→ Your objective: Render everything from the start of the records down to the line containing "Question: Among these" as a numbered list, omitting blank lines.

── Material shown ──

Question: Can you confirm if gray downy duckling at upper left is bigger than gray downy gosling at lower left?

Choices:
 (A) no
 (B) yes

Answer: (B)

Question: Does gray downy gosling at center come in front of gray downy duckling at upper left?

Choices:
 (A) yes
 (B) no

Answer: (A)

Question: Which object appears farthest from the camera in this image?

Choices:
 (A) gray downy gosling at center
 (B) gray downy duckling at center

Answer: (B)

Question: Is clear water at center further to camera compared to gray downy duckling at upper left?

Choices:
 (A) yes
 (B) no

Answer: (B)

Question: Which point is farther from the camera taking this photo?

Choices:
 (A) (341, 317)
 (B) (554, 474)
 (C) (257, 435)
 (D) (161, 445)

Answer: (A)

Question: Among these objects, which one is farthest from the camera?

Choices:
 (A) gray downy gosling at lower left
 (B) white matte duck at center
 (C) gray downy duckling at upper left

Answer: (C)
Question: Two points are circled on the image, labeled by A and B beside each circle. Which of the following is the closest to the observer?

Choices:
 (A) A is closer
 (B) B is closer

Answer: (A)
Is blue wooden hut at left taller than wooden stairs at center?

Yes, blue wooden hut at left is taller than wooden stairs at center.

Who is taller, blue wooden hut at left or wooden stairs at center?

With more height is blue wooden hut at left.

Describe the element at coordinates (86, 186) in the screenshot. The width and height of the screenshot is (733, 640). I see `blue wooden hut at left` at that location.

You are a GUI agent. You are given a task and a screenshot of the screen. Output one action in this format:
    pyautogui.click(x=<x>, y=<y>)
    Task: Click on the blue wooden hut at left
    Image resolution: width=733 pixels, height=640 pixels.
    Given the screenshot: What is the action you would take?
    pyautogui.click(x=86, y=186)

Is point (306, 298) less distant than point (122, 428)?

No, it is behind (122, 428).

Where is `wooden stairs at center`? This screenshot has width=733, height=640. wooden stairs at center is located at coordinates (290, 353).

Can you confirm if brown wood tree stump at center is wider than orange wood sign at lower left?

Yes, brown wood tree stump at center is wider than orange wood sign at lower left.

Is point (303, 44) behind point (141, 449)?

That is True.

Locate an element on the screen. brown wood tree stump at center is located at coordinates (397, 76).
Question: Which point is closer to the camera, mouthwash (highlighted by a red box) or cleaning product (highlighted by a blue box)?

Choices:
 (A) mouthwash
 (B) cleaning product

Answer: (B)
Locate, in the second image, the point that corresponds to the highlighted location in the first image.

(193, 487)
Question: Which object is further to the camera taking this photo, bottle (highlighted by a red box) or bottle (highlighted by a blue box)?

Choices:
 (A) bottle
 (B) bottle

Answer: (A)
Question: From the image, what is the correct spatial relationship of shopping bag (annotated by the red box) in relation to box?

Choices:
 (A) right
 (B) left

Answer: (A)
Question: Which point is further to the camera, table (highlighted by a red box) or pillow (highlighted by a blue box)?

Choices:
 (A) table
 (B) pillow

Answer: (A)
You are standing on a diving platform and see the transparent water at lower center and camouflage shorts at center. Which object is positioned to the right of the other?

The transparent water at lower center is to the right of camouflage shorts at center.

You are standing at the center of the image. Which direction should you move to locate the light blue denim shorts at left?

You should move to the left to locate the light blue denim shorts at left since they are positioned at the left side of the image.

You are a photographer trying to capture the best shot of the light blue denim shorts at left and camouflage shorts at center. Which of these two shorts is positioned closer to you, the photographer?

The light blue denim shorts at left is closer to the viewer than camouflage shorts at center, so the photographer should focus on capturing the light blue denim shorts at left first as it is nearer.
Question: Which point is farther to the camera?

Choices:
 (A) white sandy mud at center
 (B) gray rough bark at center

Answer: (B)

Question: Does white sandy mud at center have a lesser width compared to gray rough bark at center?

───

→ Output for this exercise:
1. Question: Can you confirm if gray downy duckling at upper left is bigger than gray downy gosling at lower left?
2. Choices:
3.  (A) no
4.  (B) yes
5. Answer: (B)
6. Question: Does gray downy gosling at center come in front of gray downy duckling at upper left?
7. Choices:
8.  (A) yes
9.  (B) no
10. Answer: (A)
11. Question: Which object appears farthest from the camera in this image?
12. Choices:
13.  (A) gray downy gosling at center
14.  (B) gray downy duckling at center
15. Answer: (B)
16. Question: Is clear water at center further to camera compared to gray downy duckling at upper left?
17. Choices:
18.  (A) yes
19.  (B) no
20. Answer: (B)
21. Question: Which point is farther from the camera taking this photo?
22. Choices:
23.  (A) (341, 317)
24.  (B) (554, 474)
25.  (C) (257, 435)
26.  (D) (161, 445)
27. Answer: (A)
28. Question: Among these objects, which one is farthest from the camera?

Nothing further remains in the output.